▸ Data shown:
= = = = = = =

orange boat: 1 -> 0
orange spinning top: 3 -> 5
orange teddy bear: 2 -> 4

= = = = = = =

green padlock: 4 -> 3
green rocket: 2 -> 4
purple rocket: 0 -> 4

= = = = = = =

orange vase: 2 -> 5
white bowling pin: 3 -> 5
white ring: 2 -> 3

= = = = = = =

▸ What is needed:
Could you reproduce exactly the lines of the entries above, from the one with "orange boat: 1 -> 0" through the one with "orange teddy bear: 2 -> 4", and nothing else?

▸ Your response:
orange boat: 1 -> 0
orange spinning top: 3 -> 5
orange teddy bear: 2 -> 4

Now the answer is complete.